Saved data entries
####################
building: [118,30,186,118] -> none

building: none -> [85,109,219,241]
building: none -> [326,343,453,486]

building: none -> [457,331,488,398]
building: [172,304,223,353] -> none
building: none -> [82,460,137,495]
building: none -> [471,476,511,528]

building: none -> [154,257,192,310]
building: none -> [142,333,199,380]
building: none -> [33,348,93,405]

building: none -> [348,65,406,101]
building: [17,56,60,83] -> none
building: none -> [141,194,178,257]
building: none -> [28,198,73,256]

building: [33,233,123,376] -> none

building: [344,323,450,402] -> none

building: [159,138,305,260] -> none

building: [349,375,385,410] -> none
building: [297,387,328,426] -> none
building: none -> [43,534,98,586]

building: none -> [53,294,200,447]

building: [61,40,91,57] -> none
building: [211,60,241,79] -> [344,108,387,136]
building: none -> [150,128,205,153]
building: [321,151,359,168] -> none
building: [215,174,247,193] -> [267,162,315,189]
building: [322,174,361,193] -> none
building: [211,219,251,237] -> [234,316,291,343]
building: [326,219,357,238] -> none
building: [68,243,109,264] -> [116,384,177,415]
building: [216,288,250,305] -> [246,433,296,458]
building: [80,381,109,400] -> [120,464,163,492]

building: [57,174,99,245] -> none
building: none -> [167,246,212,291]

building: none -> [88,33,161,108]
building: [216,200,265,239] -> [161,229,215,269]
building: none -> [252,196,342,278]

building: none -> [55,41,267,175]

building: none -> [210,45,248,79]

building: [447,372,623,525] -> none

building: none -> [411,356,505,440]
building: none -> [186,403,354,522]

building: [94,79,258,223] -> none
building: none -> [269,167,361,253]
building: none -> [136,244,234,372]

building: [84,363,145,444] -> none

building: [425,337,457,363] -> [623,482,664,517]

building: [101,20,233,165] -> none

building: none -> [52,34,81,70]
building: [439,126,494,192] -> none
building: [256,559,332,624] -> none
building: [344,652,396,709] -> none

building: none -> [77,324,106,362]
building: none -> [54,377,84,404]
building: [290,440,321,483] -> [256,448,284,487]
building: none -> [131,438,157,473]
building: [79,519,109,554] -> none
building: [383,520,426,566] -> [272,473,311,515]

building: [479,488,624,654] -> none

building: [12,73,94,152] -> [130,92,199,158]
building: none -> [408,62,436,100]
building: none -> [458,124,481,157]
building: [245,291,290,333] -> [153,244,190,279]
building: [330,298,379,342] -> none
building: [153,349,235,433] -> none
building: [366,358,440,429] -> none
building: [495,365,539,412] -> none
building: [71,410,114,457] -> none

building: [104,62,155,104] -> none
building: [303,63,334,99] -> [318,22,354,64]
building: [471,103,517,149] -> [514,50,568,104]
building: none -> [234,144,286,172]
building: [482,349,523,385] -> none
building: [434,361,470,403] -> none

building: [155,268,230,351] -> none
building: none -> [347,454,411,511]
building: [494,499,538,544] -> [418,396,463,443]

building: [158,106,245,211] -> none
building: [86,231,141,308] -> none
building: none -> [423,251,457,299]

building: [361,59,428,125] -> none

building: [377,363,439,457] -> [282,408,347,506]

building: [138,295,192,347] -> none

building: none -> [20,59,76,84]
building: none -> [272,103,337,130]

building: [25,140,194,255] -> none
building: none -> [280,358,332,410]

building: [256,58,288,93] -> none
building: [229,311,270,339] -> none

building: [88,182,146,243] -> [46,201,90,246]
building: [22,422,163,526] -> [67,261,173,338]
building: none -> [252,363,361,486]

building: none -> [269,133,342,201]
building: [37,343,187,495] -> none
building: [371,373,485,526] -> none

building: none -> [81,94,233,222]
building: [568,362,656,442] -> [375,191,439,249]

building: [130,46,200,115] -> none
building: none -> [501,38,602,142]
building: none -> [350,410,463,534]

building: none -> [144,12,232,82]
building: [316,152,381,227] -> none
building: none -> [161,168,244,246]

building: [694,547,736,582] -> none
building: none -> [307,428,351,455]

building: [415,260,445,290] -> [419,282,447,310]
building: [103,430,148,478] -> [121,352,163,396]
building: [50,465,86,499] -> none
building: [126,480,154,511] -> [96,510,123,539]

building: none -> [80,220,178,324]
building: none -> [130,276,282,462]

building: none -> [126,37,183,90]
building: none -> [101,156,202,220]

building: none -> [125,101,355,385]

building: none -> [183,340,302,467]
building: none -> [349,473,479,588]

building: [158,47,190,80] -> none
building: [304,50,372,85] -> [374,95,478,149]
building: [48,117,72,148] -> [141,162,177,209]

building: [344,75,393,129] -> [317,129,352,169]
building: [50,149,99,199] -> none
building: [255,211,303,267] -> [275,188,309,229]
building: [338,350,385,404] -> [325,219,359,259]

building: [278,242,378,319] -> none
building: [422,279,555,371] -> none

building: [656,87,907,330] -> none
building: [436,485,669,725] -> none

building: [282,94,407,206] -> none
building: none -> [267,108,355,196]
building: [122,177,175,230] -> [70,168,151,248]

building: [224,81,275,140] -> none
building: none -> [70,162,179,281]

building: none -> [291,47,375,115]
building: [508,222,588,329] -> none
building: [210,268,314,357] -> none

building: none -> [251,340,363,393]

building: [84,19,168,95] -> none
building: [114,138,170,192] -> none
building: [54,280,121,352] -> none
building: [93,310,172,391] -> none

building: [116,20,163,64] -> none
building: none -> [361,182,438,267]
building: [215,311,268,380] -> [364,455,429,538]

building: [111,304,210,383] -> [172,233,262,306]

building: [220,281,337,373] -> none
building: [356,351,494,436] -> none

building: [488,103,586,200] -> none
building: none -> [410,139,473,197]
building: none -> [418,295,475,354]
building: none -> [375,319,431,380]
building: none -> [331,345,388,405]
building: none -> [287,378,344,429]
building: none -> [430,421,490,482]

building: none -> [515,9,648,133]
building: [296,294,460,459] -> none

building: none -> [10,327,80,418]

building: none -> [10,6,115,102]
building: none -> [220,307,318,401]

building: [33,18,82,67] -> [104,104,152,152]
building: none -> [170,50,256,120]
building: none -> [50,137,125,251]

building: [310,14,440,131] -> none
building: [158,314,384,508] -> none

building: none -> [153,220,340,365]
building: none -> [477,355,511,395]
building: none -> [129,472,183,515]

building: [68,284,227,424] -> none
####################
Problem to solve
In this exercise, reproduce each line above exactly.

Answer box
building: [118,30,186,118] -> none

building: none -> [85,109,219,241]
building: none -> [326,343,453,486]

building: none -> [457,331,488,398]
building: [172,304,223,353] -> none
building: none -> [82,460,137,495]
building: none -> [471,476,511,528]

building: none -> [154,257,192,310]
building: none -> [142,333,199,380]
building: none -> [33,348,93,405]

building: none -> [348,65,406,101]
building: [17,56,60,83] -> none
building: none -> [141,194,178,257]
building: none -> [28,198,73,256]

building: [33,233,123,376] -> none

building: [344,323,450,402] -> none

building: [159,138,305,260] -> none

building: [349,375,385,410] -> none
building: [297,387,328,426] -> none
building: none -> [43,534,98,586]

building: none -> [53,294,200,447]

building: [61,40,91,57] -> none
building: [211,60,241,79] -> [344,108,387,136]
building: none -> [150,128,205,153]
building: [321,151,359,168] -> none
building: [215,174,247,193] -> [267,162,315,189]
building: [322,174,361,193] -> none
building: [211,219,251,237] -> [234,316,291,343]
building: [326,219,357,238] -> none
building: [68,243,109,264] -> [116,384,177,415]
building: [216,288,250,305] -> [246,433,296,458]
building: [80,381,109,400] -> [120,464,163,492]

building: [57,174,99,245] -> none
building: none -> [167,246,212,291]

building: none -> [88,33,161,108]
building: [216,200,265,239] -> [161,229,215,269]
building: none -> [252,196,342,278]

building: none -> [55,41,267,175]

building: none -> [210,45,248,79]

building: [447,372,623,525] -> none

building: none -> [411,356,505,440]
building: none -> [186,403,354,522]

building: [94,79,258,223] -> none
building: none -> [269,167,361,253]
building: none -> [136,244,234,372]

building: [84,363,145,444] -> none

building: [425,337,457,363] -> [623,482,664,517]

building: [101,20,233,165] -> none

building: none -> [52,34,81,70]
building: [439,126,494,192] -> none
building: [256,559,332,624] -> none
building: [344,652,396,709] -> none

building: none -> [77,324,106,362]
building: none -> [54,377,84,404]
building: [290,440,321,483] -> [256,448,284,487]
building: none -> [131,438,157,473]
building: [79,519,109,554] -> none
building: [383,520,426,566] -> [272,473,311,515]

building: [479,488,624,654] -> none

building: [12,73,94,152] -> [130,92,199,158]
building: none -> [408,62,436,100]
building: none -> [458,124,481,157]
building: [245,291,290,333] -> [153,244,190,279]
building: [330,298,379,342] -> none
building: [153,349,235,433] -> none
building: [366,358,440,429] -> none
building: [495,365,539,412] -> none
building: [71,410,114,457] -> none

building: [104,62,155,104] -> none
building: [303,63,334,99] -> [318,22,354,64]
building: [471,103,517,149] -> [514,50,568,104]
building: none -> [234,144,286,172]
building: [482,349,523,385] -> none
building: [434,361,470,403] -> none

building: [155,268,230,351] -> none
building: none -> [347,454,411,511]
building: [494,499,538,544] -> [418,396,463,443]

building: [158,106,245,211] -> none
building: [86,231,141,308] -> none
building: none -> [423,251,457,299]

building: [361,59,428,125] -> none

building: [377,363,439,457] -> [282,408,347,506]

building: [138,295,192,347] -> none

building: none -> [20,59,76,84]
building: none -> [272,103,337,130]

building: [25,140,194,255] -> none
building: none -> [280,358,332,410]

building: [256,58,288,93] -> none
building: [229,311,270,339] -> none

building: [88,182,146,243] -> [46,201,90,246]
building: [22,422,163,526] -> [67,261,173,338]
building: none -> [252,363,361,486]

building: none -> [269,133,342,201]
building: [37,343,187,495] -> none
building: [371,373,485,526] -> none

building: none -> [81,94,233,222]
building: [568,362,656,442] -> [375,191,439,249]

building: [130,46,200,115] -> none
building: none -> [501,38,602,142]
building: none -> [350,410,463,534]

building: none -> [144,12,232,82]
building: [316,152,381,227] -> none
building: none -> [161,168,244,246]

building: [694,547,736,582] -> none
building: none -> [307,428,351,455]

building: [415,260,445,290] -> [419,282,447,310]
building: [103,430,148,478] -> [121,352,163,396]
building: [50,465,86,499] -> none
building: [126,480,154,511] -> [96,510,123,539]

building: none -> [80,220,178,324]
building: none -> [130,276,282,462]

building: none -> [126,37,183,90]
building: none -> [101,156,202,220]

building: none -> [125,101,355,385]

building: none -> [183,340,302,467]
building: none -> [349,473,479,588]

building: [158,47,190,80] -> none
building: [304,50,372,85] -> [374,95,478,149]
building: [48,117,72,148] -> [141,162,177,209]

building: [344,75,393,129] -> [317,129,352,169]
building: [50,149,99,199] -> none
building: [255,211,303,267] -> [275,188,309,229]
building: [338,350,385,404] -> [325,219,359,259]

building: [278,242,378,319] -> none
building: [422,279,555,371] -> none

building: [656,87,907,330] -> none
building: [436,485,669,725] -> none

building: [282,94,407,206] -> none
building: none -> [267,108,355,196]
building: [122,177,175,230] -> [70,168,151,248]

building: [224,81,275,140] -> none
building: none -> [70,162,179,281]

building: none -> [291,47,375,115]
building: [508,222,588,329] -> none
building: [210,268,314,357] -> none

building: none -> [251,340,363,393]

building: [84,19,168,95] -> none
building: [114,138,170,192] -> none
building: [54,280,121,352] -> none
building: [93,310,172,391] -> none

building: [116,20,163,64] -> none
building: none -> [361,182,438,267]
building: [215,311,268,380] -> [364,455,429,538]

building: [111,304,210,383] -> [172,233,262,306]

building: [220,281,337,373] -> none
building: [356,351,494,436] -> none

building: [488,103,586,200] -> none
building: none -> [410,139,473,197]
building: none -> [418,295,475,354]
building: none -> [375,319,431,380]
building: none -> [331,345,388,405]
building: none -> [287,378,344,429]
building: none -> [430,421,490,482]

building: none -> [515,9,648,133]
building: [296,294,460,459] -> none

building: none -> [10,327,80,418]

building: none -> [10,6,115,102]
building: none -> [220,307,318,401]

building: [33,18,82,67] -> [104,104,152,152]
building: none -> [170,50,256,120]
building: none -> [50,137,125,251]

building: [310,14,440,131] -> none
building: [158,314,384,508] -> none

building: none -> [153,220,340,365]
building: none -> [477,355,511,395]
building: none -> [129,472,183,515]

building: [68,284,227,424] -> none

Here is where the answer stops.